Object change descriptions
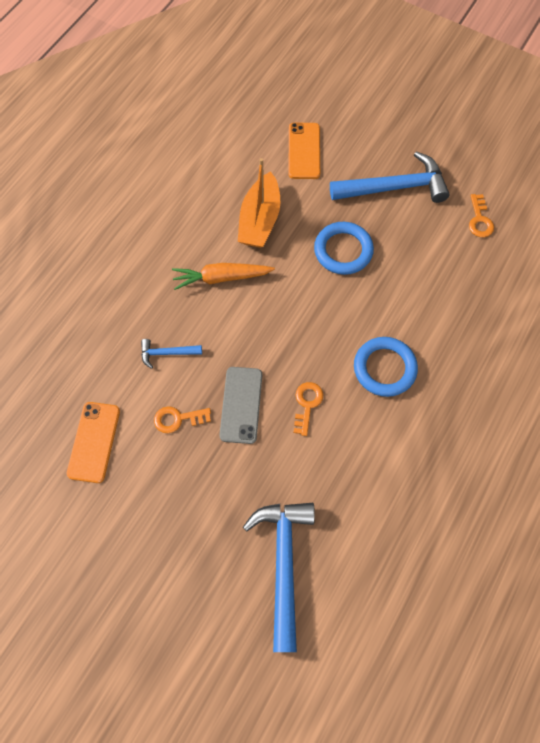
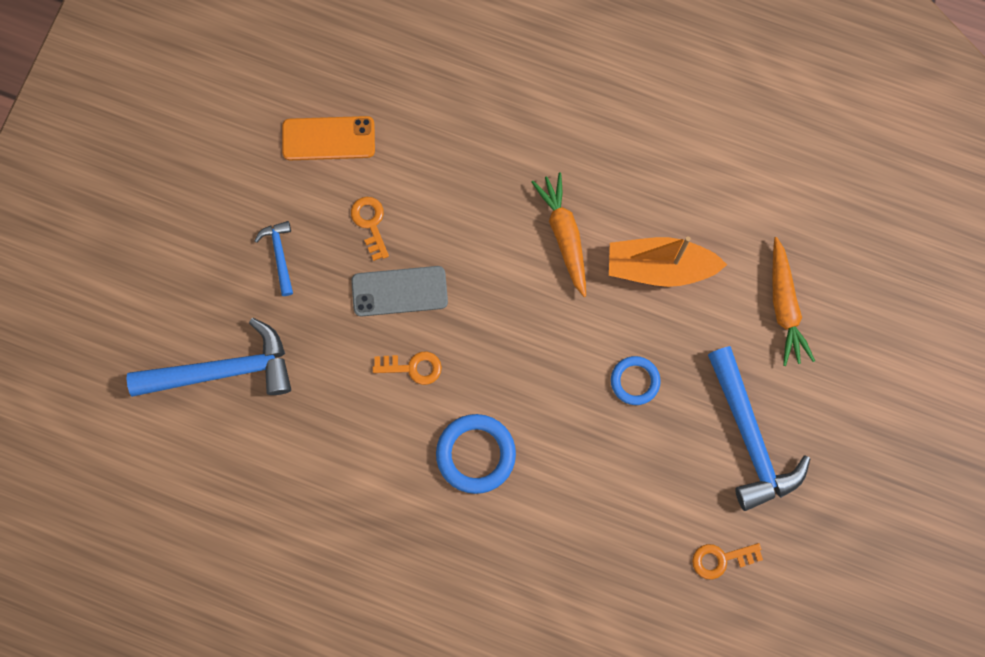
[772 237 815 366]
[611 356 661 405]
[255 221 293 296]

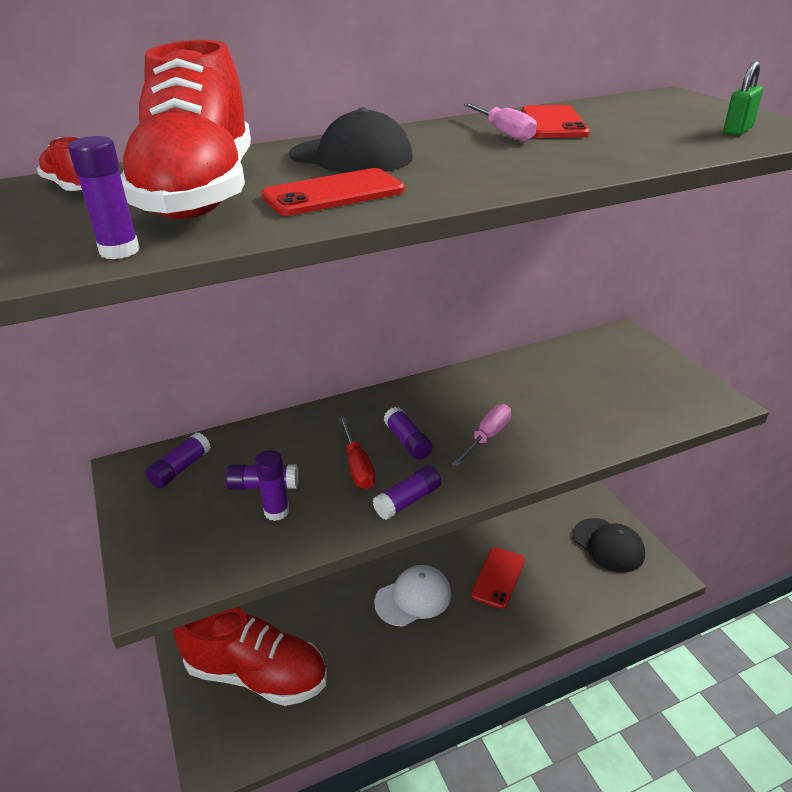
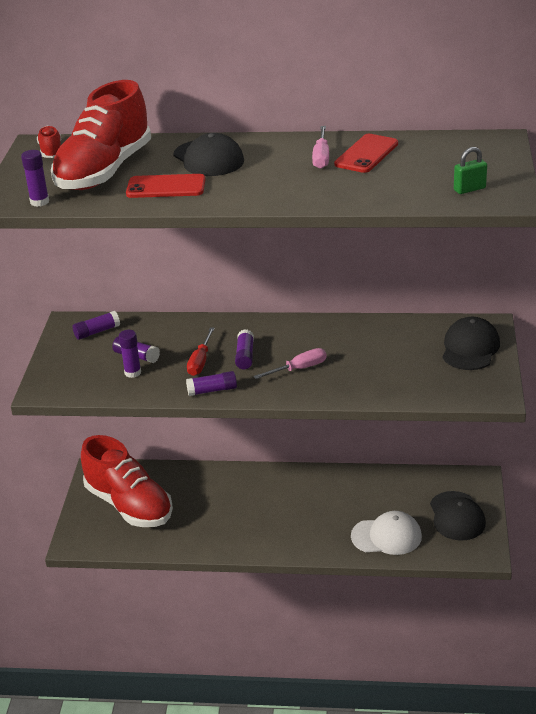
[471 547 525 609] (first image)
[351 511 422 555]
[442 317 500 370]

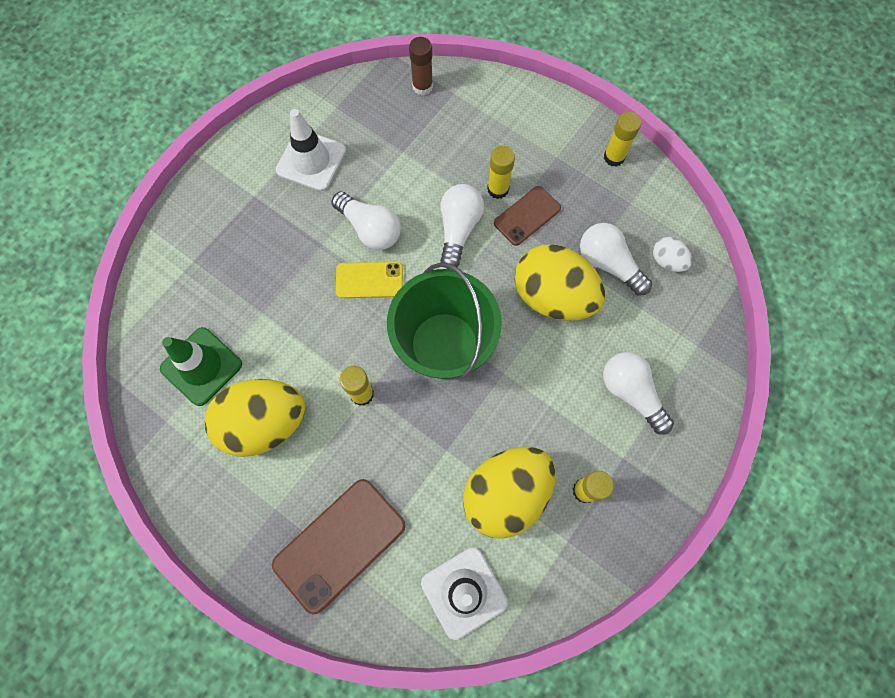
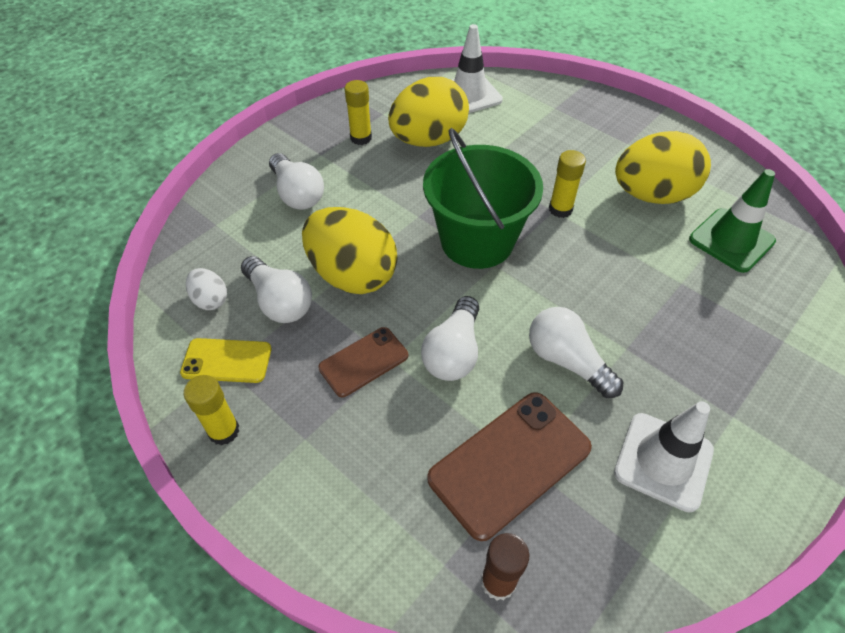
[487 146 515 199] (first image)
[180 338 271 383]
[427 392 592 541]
...
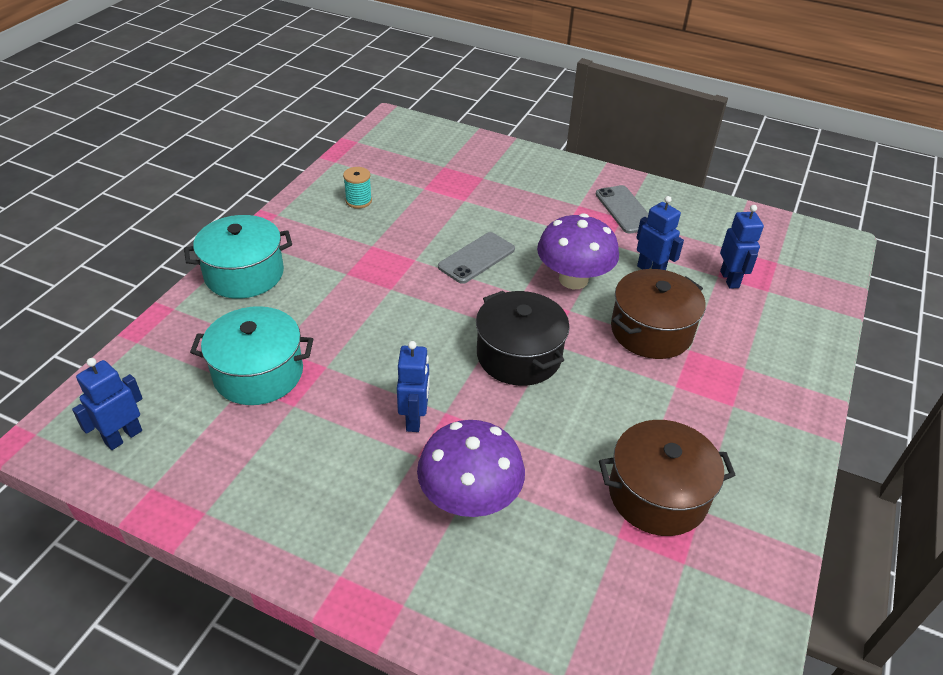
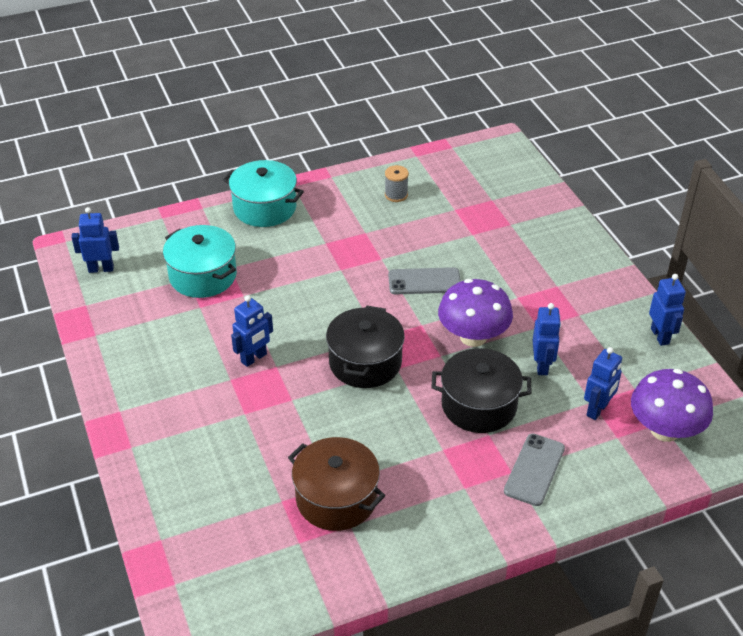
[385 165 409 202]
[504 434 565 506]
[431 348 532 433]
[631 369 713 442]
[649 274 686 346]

TASK:
Reproduce the records above exactly, but only from the line with "[772 237 815 366]" up to and including the line with "[427 392 592 541]". Leave the pictures out.

EXPECTED ANSWER:
[772 237 815 366]
[611 356 661 405]
[255 221 293 296]

[471 547 525 609] (first image)
[351 511 422 555]
[442 317 500 370]

[487 146 515 199] (first image)
[180 338 271 383]
[427 392 592 541]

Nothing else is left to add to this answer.